• **ASSIGNMENT**
Beginning at the line that contains "(691, 405) = (701, 289): pink truck -> none", transcribe every line up to the last one in the material below. Include no other lines.

• **AVAILABLE DATA**
----------

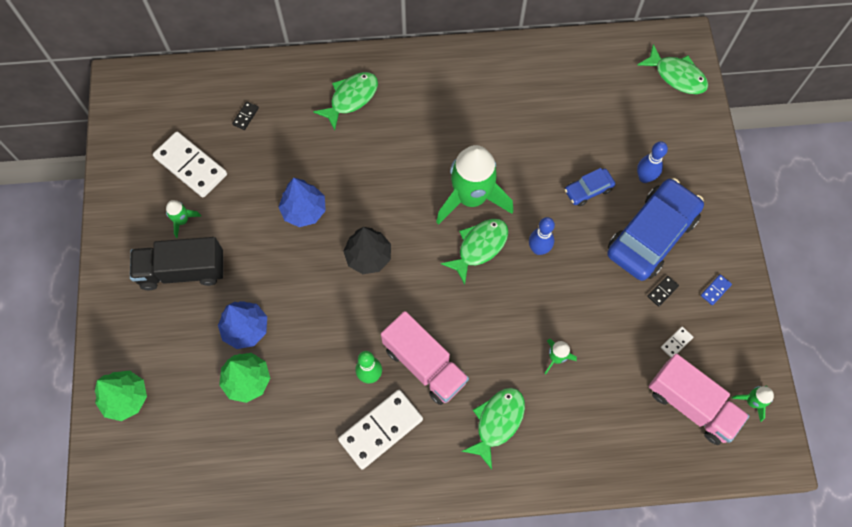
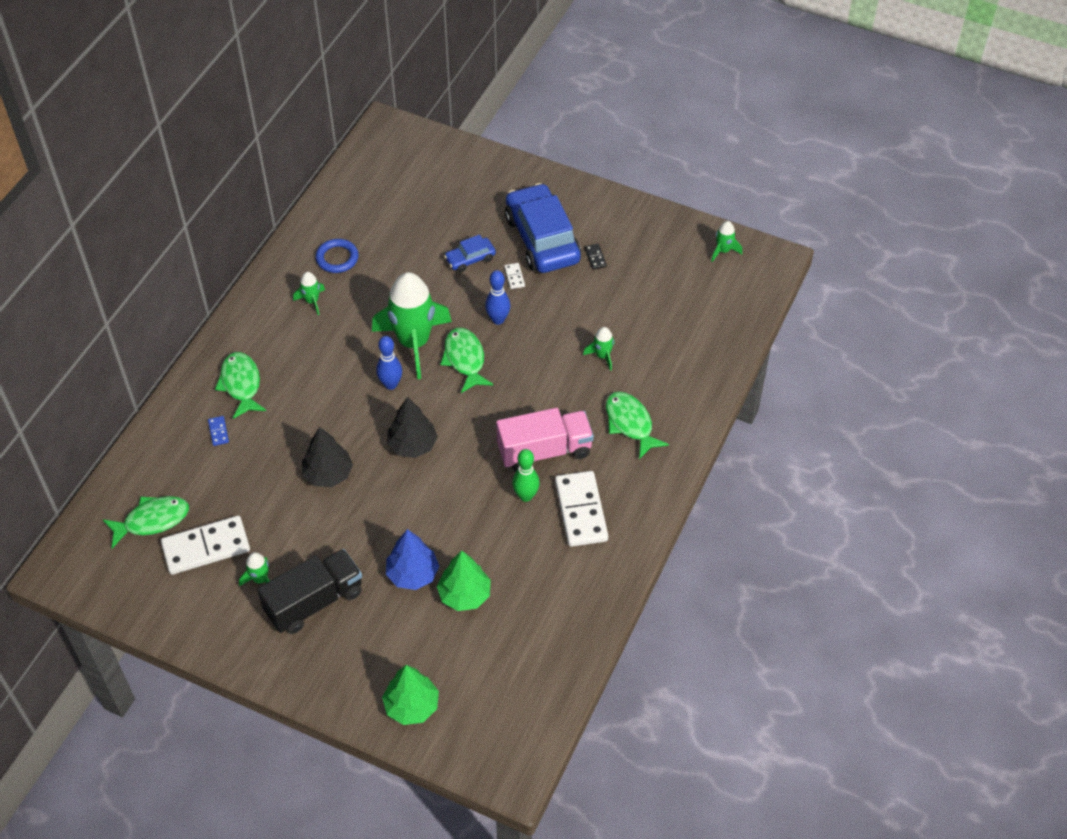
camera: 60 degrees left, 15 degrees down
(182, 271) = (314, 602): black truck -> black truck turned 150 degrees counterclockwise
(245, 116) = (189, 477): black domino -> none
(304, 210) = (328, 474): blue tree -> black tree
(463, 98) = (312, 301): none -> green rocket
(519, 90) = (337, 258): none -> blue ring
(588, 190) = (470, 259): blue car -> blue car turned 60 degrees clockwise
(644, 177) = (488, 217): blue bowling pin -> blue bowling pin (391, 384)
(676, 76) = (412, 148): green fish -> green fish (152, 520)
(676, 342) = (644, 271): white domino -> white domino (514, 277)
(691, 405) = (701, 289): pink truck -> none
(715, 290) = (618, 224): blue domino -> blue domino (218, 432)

----------

• **SOLUTION TO THIS TASK**
(691, 405) = (701, 289): pink truck -> none
(715, 290) = (618, 224): blue domino -> blue domino (218, 432)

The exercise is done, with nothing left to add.